** begin **
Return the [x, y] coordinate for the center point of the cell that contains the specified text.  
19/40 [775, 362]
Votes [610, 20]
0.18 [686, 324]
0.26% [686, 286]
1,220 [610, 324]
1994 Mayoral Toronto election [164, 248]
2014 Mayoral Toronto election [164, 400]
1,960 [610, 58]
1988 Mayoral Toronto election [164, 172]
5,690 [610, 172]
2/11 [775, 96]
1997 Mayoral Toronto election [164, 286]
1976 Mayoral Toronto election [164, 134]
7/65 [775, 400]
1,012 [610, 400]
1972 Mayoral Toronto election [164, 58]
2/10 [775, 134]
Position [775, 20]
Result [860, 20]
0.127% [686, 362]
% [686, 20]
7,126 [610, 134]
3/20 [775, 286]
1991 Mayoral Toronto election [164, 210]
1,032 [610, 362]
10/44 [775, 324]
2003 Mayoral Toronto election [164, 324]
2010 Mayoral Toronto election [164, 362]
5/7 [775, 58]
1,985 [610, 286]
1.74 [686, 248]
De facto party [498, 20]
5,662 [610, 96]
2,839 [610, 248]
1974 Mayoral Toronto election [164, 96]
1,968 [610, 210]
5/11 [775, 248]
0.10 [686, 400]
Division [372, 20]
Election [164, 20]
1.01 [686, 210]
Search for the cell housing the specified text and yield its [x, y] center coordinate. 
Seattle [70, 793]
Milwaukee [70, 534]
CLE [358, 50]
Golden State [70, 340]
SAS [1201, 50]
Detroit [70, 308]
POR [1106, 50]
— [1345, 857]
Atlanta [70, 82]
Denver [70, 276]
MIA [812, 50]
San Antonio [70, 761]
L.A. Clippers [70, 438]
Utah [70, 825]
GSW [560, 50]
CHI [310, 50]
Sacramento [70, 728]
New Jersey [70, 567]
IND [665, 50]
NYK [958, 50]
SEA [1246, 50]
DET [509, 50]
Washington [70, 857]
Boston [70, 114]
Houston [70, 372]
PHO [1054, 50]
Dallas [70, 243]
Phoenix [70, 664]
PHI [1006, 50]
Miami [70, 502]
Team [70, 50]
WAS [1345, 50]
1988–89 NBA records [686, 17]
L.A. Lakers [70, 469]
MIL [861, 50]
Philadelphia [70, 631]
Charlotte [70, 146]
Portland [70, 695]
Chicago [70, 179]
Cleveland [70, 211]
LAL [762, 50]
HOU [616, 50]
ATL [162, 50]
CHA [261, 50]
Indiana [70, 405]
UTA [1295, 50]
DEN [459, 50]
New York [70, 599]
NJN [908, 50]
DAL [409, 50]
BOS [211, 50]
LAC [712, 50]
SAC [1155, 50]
** end **
** begin **
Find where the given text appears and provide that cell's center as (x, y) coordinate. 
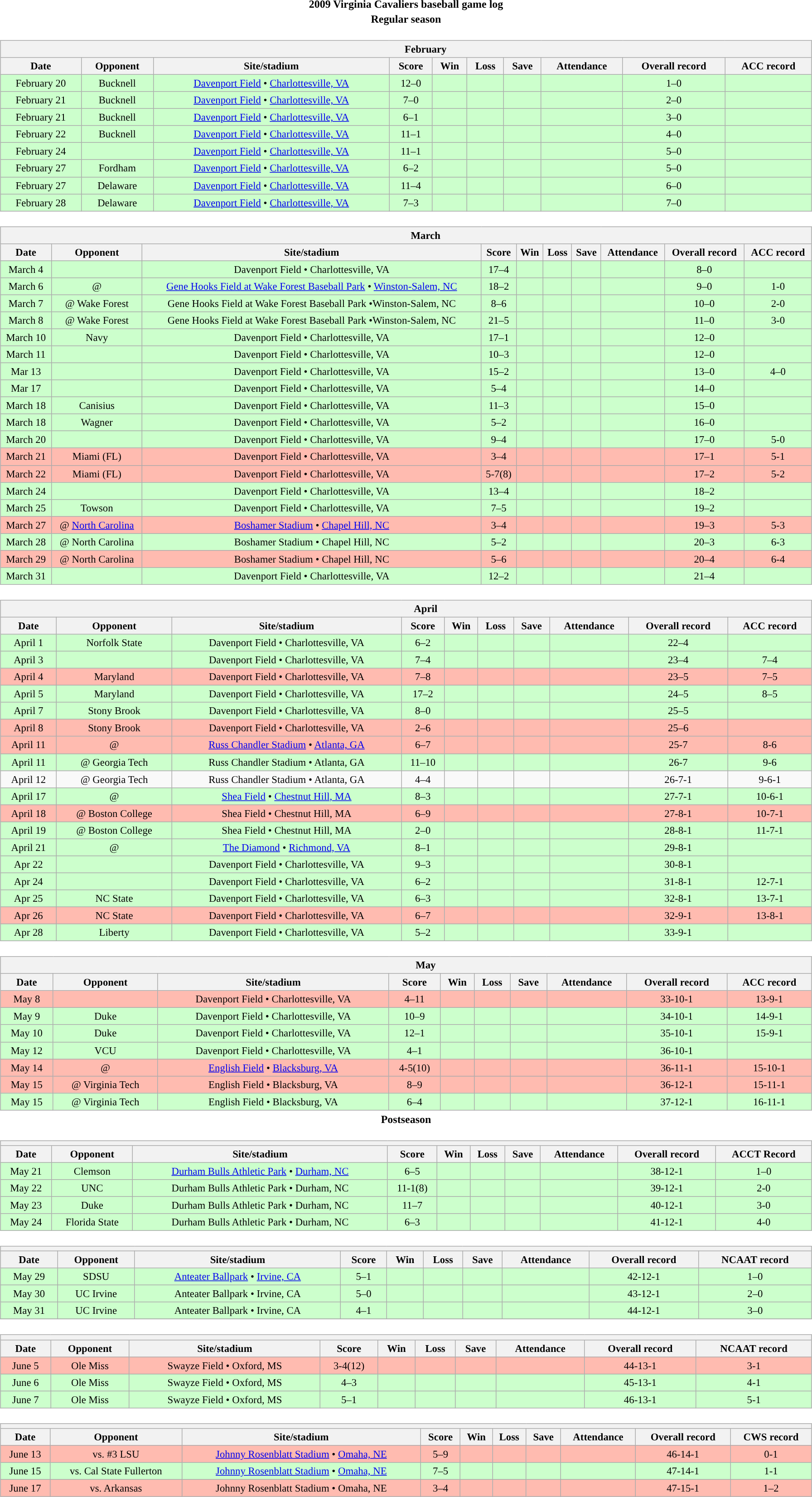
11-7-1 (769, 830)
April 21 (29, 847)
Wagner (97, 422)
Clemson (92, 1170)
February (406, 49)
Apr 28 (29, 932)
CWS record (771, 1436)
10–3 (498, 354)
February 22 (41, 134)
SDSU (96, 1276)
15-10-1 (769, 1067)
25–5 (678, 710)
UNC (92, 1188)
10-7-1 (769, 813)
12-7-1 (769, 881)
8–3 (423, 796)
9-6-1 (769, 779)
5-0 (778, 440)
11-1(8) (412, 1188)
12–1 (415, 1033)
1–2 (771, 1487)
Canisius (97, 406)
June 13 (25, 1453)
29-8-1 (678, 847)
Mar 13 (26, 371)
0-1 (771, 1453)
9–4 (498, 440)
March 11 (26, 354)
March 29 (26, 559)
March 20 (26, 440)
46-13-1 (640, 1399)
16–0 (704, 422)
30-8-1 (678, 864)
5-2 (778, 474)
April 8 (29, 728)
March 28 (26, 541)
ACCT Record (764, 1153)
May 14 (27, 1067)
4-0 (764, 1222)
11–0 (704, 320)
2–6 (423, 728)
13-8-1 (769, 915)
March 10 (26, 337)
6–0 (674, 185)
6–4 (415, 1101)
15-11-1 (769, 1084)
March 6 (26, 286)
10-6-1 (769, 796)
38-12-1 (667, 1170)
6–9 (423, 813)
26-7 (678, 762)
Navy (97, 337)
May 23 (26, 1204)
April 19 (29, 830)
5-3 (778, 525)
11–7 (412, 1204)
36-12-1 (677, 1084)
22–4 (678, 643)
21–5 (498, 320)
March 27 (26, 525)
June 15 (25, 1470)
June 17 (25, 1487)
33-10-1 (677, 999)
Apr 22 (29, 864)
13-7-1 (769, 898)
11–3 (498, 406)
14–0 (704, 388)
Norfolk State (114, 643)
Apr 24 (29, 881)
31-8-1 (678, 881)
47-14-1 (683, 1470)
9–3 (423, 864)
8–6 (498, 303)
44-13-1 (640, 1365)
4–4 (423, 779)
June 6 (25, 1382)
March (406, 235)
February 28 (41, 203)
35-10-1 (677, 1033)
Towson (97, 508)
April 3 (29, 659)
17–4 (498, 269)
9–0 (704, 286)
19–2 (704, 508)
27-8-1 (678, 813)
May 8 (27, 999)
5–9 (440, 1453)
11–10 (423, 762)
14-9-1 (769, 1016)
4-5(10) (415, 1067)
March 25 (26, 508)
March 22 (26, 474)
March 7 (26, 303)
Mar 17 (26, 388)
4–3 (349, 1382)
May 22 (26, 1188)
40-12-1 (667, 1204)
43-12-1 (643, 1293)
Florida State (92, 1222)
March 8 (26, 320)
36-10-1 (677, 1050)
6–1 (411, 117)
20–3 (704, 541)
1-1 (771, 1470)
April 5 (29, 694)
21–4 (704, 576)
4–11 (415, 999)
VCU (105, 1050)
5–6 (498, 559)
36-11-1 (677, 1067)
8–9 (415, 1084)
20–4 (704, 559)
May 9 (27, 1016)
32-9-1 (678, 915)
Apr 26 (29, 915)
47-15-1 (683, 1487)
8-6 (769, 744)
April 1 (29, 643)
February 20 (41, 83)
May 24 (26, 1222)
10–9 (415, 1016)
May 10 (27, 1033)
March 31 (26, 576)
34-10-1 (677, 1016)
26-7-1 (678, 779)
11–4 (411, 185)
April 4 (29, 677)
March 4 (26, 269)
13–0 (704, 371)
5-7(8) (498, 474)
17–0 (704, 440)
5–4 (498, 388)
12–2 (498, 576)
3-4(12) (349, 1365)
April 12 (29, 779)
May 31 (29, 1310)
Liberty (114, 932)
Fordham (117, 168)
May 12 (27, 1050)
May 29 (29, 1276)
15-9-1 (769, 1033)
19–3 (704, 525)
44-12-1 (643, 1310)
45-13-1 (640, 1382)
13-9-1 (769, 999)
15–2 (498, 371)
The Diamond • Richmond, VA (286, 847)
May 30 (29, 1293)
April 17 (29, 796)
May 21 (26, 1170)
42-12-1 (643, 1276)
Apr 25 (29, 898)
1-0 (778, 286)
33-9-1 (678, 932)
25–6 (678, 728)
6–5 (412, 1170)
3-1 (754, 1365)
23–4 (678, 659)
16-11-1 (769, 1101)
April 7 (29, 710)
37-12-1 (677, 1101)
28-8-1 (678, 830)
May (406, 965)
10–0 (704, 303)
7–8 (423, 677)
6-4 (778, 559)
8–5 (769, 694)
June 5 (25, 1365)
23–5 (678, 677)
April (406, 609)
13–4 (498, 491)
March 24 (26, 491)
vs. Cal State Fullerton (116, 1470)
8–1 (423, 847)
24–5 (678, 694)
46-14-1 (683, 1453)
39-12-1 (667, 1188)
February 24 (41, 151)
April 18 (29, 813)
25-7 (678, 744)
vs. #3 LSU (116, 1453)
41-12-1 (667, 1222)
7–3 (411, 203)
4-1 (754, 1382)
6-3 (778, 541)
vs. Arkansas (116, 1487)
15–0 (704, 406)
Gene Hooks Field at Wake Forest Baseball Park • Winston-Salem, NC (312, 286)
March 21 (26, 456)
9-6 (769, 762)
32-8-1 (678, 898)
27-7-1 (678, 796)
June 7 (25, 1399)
** end **
** begin **
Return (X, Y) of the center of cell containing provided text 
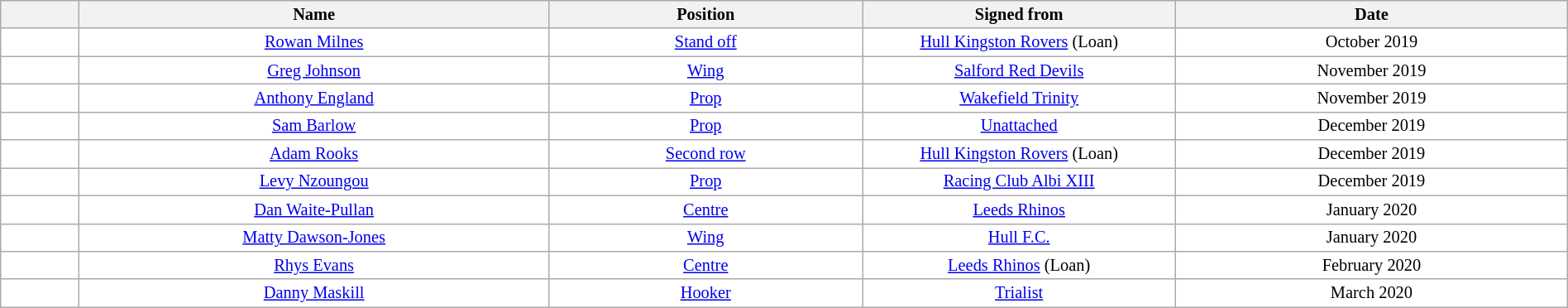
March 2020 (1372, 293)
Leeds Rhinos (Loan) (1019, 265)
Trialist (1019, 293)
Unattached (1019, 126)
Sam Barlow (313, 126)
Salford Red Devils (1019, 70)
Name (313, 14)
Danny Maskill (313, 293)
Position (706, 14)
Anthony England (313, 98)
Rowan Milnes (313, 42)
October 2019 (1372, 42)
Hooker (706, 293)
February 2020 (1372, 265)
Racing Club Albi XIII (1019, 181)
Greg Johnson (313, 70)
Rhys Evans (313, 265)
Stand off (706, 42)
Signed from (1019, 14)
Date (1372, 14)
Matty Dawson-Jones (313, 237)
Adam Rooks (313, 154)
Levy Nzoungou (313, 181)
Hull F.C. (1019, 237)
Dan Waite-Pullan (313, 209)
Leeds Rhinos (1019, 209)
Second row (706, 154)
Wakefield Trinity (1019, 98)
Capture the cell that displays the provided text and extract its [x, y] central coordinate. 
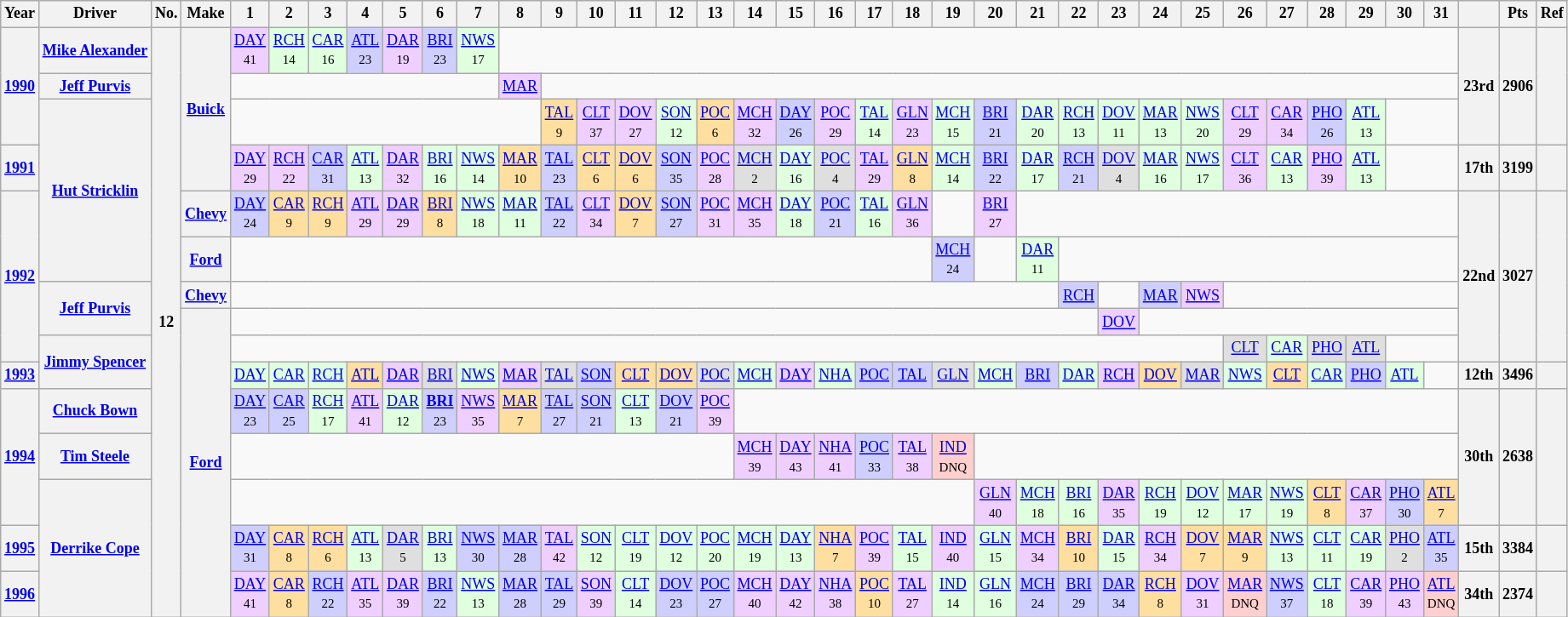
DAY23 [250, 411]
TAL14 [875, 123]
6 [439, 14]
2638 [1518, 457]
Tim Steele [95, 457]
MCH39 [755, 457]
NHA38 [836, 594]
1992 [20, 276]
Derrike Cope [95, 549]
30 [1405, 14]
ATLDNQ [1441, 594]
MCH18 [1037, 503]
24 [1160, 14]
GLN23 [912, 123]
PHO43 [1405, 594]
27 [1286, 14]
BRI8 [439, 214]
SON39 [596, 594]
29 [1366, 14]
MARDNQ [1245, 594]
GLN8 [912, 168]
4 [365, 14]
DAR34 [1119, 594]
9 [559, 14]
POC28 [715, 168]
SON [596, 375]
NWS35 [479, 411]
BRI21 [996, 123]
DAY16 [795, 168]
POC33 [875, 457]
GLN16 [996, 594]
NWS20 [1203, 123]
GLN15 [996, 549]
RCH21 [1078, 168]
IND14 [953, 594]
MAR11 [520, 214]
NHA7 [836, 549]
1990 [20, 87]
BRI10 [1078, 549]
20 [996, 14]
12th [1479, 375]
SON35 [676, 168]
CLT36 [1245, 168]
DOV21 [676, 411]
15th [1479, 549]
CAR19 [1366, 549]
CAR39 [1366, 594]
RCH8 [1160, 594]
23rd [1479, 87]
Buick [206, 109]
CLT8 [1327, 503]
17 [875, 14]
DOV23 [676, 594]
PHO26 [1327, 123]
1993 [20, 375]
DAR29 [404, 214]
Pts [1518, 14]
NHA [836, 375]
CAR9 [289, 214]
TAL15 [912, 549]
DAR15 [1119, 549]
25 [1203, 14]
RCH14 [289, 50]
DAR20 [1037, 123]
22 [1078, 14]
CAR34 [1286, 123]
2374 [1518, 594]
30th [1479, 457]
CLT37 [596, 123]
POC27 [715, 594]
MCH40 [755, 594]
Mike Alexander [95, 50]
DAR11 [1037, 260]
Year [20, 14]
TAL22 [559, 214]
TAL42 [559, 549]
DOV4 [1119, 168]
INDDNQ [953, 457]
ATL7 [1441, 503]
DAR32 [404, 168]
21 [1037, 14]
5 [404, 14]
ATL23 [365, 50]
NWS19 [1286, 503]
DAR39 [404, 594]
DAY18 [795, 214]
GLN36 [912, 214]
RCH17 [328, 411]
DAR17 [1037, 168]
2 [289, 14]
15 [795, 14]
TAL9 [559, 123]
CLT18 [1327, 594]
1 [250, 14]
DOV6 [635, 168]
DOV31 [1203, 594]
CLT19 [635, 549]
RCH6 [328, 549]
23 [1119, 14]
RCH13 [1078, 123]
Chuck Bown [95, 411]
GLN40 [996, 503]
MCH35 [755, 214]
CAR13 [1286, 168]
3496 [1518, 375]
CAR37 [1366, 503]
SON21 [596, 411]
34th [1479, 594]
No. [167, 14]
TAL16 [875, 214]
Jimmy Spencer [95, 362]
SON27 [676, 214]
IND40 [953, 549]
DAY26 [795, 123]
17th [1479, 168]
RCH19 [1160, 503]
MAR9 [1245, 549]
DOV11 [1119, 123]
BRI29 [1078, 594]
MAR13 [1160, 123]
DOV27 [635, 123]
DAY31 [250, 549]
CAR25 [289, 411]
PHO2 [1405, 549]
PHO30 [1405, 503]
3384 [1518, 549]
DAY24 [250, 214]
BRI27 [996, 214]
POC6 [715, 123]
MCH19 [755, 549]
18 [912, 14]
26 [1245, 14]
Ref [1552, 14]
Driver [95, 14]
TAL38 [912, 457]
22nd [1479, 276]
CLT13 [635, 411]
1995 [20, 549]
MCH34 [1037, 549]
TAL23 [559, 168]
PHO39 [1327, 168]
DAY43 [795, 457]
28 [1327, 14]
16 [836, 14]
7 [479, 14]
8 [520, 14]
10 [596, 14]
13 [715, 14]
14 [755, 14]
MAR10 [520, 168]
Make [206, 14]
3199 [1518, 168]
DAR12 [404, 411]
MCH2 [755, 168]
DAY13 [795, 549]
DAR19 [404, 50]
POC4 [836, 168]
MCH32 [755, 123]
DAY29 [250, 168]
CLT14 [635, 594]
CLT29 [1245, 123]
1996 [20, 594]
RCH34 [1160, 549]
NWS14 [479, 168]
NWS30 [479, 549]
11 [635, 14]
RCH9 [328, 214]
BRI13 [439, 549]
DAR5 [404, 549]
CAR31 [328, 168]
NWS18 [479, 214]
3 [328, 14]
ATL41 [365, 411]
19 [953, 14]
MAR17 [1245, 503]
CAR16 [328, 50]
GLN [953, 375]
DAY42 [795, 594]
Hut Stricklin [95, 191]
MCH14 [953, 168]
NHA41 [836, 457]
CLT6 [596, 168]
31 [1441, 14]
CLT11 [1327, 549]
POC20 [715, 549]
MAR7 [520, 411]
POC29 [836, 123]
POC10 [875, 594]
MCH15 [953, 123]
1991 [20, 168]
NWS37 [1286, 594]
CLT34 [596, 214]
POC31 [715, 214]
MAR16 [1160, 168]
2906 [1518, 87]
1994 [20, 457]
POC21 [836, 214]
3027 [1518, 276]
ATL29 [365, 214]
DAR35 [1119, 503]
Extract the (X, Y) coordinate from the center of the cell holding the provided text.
** end **
What you should do — Rewrite the material starting at the line containing "DAY23 [250, 411]" and ending at the line containing "30th [1479, 457]", with "Buick" changed to "Ford" and everything else left as it is.

Solution to the exercise —
DAY23 [250, 411]
TAL14 [875, 123]
6 [439, 14]
2638 [1518, 457]
Tim Steele [95, 457]
MCH39 [755, 457]
NHA38 [836, 594]
1992 [20, 276]
Derrike Cope [95, 549]
30 [1405, 14]
ATLDNQ [1441, 594]
MCH18 [1037, 503]
24 [1160, 14]
GLN23 [912, 123]
PHO43 [1405, 594]
27 [1286, 14]
BRI8 [439, 214]
SON39 [596, 594]
29 [1366, 14]
MARDNQ [1245, 594]
GLN8 [912, 168]
4 [365, 14]
DAR34 [1119, 594]
9 [559, 14]
POC28 [715, 168]
SON [596, 375]
NWS35 [479, 411]
BRI21 [996, 123]
DAY16 [795, 168]
POC33 [875, 457]
GLN16 [996, 594]
NWS20 [1203, 123]
GLN15 [996, 549]
RCH21 [1078, 168]
IND14 [953, 594]
MAR11 [520, 214]
NHA7 [836, 549]
1990 [20, 87]
BRI10 [1078, 549]
20 [996, 14]
12th [1479, 375]
SON35 [676, 168]
CLT36 [1245, 168]
DOV21 [676, 411]
15th [1479, 549]
CAR19 [1366, 549]
CAR39 [1366, 594]
RCH8 [1160, 594]
23rd [1479, 87]
Ford [206, 109]
CLT8 [1327, 503]
17 [875, 14]
DOV23 [676, 594]
PHO26 [1327, 123]
1993 [20, 375]
DAR29 [404, 214]
Pts [1518, 14]
NHA [836, 375]
CAR9 [289, 214]
TAL15 [912, 549]
DAR15 [1119, 549]
25 [1203, 14]
RCH14 [289, 50]
DAR20 [1037, 123]
22 [1078, 14]
CAR34 [1286, 123]
2374 [1518, 594]
30th [1479, 457]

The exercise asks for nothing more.